> [Description of the task]:
Repeat the listing below in full, keeping every character as it is.

> [Provided records]:
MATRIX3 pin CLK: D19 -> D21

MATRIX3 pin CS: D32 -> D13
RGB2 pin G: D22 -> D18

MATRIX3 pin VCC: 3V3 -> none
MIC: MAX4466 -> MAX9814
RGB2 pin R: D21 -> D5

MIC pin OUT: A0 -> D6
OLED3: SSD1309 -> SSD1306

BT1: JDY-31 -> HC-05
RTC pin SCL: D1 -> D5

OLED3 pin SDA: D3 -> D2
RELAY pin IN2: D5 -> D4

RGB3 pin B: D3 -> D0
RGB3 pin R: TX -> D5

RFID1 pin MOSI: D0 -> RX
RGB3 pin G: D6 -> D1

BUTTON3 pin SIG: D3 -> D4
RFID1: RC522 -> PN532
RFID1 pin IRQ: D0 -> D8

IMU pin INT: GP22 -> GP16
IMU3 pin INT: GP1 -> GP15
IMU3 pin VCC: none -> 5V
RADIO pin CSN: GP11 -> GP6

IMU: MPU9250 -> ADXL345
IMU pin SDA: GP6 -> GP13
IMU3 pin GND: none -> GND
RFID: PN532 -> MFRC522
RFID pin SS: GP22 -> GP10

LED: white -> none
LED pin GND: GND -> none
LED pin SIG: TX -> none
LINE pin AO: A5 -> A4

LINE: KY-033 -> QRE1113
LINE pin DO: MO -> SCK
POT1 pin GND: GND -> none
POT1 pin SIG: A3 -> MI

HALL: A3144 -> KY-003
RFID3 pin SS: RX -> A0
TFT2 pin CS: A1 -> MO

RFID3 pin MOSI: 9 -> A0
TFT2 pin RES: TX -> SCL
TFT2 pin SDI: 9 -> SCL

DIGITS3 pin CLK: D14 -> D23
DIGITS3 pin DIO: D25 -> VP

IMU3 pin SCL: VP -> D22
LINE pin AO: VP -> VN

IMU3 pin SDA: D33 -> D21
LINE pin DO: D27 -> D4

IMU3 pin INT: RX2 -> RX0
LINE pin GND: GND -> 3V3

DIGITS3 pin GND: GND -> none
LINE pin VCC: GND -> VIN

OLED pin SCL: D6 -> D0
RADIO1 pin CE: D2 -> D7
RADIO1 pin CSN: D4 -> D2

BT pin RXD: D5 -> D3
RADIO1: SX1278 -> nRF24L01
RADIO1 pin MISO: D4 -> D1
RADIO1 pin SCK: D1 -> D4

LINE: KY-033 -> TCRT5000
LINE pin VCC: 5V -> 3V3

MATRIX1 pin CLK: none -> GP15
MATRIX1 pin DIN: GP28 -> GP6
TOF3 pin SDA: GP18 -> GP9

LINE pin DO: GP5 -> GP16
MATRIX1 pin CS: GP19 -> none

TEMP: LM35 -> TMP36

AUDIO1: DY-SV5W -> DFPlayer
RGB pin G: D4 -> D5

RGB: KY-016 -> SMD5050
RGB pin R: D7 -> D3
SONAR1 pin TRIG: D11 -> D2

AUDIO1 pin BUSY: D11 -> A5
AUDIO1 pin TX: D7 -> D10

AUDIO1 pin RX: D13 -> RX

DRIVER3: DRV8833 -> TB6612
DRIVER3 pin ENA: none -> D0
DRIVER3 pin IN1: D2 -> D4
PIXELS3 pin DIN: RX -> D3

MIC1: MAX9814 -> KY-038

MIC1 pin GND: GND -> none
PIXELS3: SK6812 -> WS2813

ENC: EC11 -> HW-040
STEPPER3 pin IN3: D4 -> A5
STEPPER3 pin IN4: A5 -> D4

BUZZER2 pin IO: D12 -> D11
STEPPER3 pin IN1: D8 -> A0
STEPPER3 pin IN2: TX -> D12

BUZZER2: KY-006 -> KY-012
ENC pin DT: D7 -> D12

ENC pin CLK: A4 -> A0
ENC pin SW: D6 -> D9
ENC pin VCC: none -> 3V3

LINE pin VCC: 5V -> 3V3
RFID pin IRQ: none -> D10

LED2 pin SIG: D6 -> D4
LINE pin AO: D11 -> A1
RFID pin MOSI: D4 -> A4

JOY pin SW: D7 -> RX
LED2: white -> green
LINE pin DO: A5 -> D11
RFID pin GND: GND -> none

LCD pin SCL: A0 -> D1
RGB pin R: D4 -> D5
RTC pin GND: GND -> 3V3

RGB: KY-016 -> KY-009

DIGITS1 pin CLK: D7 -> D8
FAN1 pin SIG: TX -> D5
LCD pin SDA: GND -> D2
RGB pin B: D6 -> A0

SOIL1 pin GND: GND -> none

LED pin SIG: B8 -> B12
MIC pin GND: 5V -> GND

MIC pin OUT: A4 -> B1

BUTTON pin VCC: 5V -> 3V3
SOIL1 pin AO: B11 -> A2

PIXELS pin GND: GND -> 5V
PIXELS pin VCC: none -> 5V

> [Result]:
MATRIX3 pin CLK: D19 -> D21

MATRIX3 pin CS: D32 -> D13
RGB2 pin G: D22 -> D18

MATRIX3 pin VCC: 3V3 -> none
MIC: MAX4466 -> MAX9814
RGB2 pin R: D21 -> D5

MIC pin OUT: A0 -> D6
OLED3: SSD1309 -> SSD1306

BT1: JDY-31 -> HC-05
RTC pin SCL: D1 -> D5

OLED3 pin SDA: D3 -> D2
RELAY pin IN2: D5 -> D4

RGB3 pin B: D3 -> D0
RGB3 pin R: TX -> D5

RFID1 pin MOSI: D0 -> RX
RGB3 pin G: D6 -> D1

BUTTON3 pin SIG: D3 -> D4
RFID1: RC522 -> PN532
RFID1 pin IRQ: D0 -> D8

IMU pin INT: GP22 -> GP16
IMU3 pin INT: GP1 -> GP15
IMU3 pin VCC: none -> 5V
RADIO pin CSN: GP11 -> GP6

IMU: MPU9250 -> ADXL345
IMU pin SDA: GP6 -> GP13
IMU3 pin GND: none -> GND
RFID: PN532 -> MFRC522
RFID pin SS: GP22 -> GP10

LED: white -> none
LED pin GND: GND -> none
LED pin SIG: TX -> none
LINE pin AO: A5 -> A4

LINE: KY-033 -> QRE1113
LINE pin DO: MO -> SCK
POT1 pin GND: GND -> none
POT1 pin SIG: A3 -> MI

HALL: A3144 -> KY-003
RFID3 pin SS: RX -> A0
TFT2 pin CS: A1 -> MO

RFID3 pin MOSI: 9 -> A0
TFT2 pin RES: TX -> SCL
TFT2 pin SDI: 9 -> SCL

DIGITS3 pin CLK: D14 -> D23
DIGITS3 pin DIO: D25 -> VP

IMU3 pin SCL: VP -> D22
LINE pin AO: VP -> VN

IMU3 pin SDA: D33 -> D21
LINE pin DO: D27 -> D4

IMU3 pin INT: RX2 -> RX0
LINE pin GND: GND -> 3V3

DIGITS3 pin GND: GND -> none
LINE pin VCC: GND -> VIN

OLED pin SCL: D6 -> D0
RADIO1 pin CE: D2 -> D7
RADIO1 pin CSN: D4 -> D2

BT pin RXD: D5 -> D3
RADIO1: SX1278 -> nRF24L01
RADIO1 pin MISO: D4 -> D1
RADIO1 pin SCK: D1 -> D4

LINE: KY-033 -> TCRT5000
LINE pin VCC: 5V -> 3V3

MATRIX1 pin CLK: none -> GP15
MATRIX1 pin DIN: GP28 -> GP6
TOF3 pin SDA: GP18 -> GP9

LINE pin DO: GP5 -> GP16
MATRIX1 pin CS: GP19 -> none

TEMP: LM35 -> TMP36

AUDIO1: DY-SV5W -> DFPlayer
RGB pin G: D4 -> D5

RGB: KY-016 -> SMD5050
RGB pin R: D7 -> D3
SONAR1 pin TRIG: D11 -> D2

AUDIO1 pin BUSY: D11 -> A5
AUDIO1 pin TX: D7 -> D10

AUDIO1 pin RX: D13 -> RX

DRIVER3: DRV8833 -> TB6612
DRIVER3 pin ENA: none -> D0
DRIVER3 pin IN1: D2 -> D4
PIXELS3 pin DIN: RX -> D3

MIC1: MAX9814 -> KY-038

MIC1 pin GND: GND -> none
PIXELS3: SK6812 -> WS2813

ENC: EC11 -> HW-040
STEPPER3 pin IN3: D4 -> A5
STEPPER3 pin IN4: A5 -> D4

BUZZER2 pin IO: D12 -> D11
STEPPER3 pin IN1: D8 -> A0
STEPPER3 pin IN2: TX -> D12

BUZZER2: KY-006 -> KY-012
ENC pin DT: D7 -> D12

ENC pin CLK: A4 -> A0
ENC pin SW: D6 -> D9
ENC pin VCC: none -> 3V3

LINE pin VCC: 5V -> 3V3
RFID pin IRQ: none -> D10

LED2 pin SIG: D6 -> D4
LINE pin AO: D11 -> A1
RFID pin MOSI: D4 -> A4

JOY pin SW: D7 -> RX
LED2: white -> green
LINE pin DO: A5 -> D11
RFID pin GND: GND -> none

LCD pin SCL: A0 -> D1
RGB pin R: D4 -> D5
RTC pin GND: GND -> 3V3

RGB: KY-016 -> KY-009

DIGITS1 pin CLK: D7 -> D8
FAN1 pin SIG: TX -> D5
LCD pin SDA: GND -> D2
RGB pin B: D6 -> A0

SOIL1 pin GND: GND -> none

LED pin SIG: B8 -> B12
MIC pin GND: 5V -> GND

MIC pin OUT: A4 -> B1

BUTTON pin VCC: 5V -> 3V3
SOIL1 pin AO: B11 -> A2

PIXELS pin GND: GND -> 5V
PIXELS pin VCC: none -> 5V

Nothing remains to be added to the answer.